◆ Work required
Return the lines of the data below exactly. Start at the first and end with the line containing "(287, 432) = (292, 411): green".

*** Opening of Records supplied ***

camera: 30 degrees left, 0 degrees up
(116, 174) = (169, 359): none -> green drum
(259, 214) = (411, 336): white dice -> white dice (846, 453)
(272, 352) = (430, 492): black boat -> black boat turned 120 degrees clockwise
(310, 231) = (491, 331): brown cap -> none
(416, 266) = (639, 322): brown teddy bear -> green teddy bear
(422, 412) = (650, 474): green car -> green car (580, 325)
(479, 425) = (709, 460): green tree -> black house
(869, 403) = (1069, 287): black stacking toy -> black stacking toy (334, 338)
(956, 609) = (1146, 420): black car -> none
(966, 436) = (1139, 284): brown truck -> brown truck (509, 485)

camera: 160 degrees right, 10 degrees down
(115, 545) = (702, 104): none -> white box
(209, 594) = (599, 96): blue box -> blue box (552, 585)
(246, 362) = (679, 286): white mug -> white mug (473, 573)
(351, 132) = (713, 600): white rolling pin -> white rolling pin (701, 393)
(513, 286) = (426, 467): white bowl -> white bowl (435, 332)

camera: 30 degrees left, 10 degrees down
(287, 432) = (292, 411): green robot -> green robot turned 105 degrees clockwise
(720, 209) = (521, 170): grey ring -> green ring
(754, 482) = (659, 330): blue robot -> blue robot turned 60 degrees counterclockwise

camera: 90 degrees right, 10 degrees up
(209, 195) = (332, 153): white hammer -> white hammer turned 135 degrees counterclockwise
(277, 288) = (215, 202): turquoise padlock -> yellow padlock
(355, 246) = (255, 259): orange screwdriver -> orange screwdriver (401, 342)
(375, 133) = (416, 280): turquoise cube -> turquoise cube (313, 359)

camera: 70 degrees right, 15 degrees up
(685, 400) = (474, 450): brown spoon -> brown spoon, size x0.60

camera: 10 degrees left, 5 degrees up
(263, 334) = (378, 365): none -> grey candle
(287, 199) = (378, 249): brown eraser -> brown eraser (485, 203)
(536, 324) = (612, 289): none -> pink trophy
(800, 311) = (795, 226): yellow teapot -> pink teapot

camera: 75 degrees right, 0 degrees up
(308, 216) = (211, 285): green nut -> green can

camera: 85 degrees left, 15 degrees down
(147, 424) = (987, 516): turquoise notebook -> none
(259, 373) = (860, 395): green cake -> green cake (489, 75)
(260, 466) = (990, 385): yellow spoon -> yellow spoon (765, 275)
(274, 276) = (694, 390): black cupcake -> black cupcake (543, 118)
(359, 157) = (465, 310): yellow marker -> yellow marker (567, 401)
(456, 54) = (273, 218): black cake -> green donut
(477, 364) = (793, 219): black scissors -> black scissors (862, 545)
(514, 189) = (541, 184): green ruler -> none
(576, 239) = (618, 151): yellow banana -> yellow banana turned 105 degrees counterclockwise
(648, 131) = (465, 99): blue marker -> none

*** Close of Records supplied ***

◆ Finished task
camera: 30 degrees left, 0 degrees up
(116, 174) = (169, 359): none -> green drum
(259, 214) = (411, 336): white dice -> white dice (846, 453)
(272, 352) = (430, 492): black boat -> black boat turned 120 degrees clockwise
(310, 231) = (491, 331): brown cap -> none
(416, 266) = (639, 322): brown teddy bear -> green teddy bear
(422, 412) = (650, 474): green car -> green car (580, 325)
(479, 425) = (709, 460): green tree -> black house
(869, 403) = (1069, 287): black stacking toy -> black stacking toy (334, 338)
(956, 609) = (1146, 420): black car -> none
(966, 436) = (1139, 284): brown truck -> brown truck (509, 485)

camera: 160 degrees right, 10 degrees down
(115, 545) = (702, 104): none -> white box
(209, 594) = (599, 96): blue box -> blue box (552, 585)
(246, 362) = (679, 286): white mug -> white mug (473, 573)
(351, 132) = (713, 600): white rolling pin -> white rolling pin (701, 393)
(513, 286) = (426, 467): white bowl -> white bowl (435, 332)

camera: 30 degrees left, 10 degrees down
(287, 432) = (292, 411): green robot -> green robot turned 105 degrees clockwise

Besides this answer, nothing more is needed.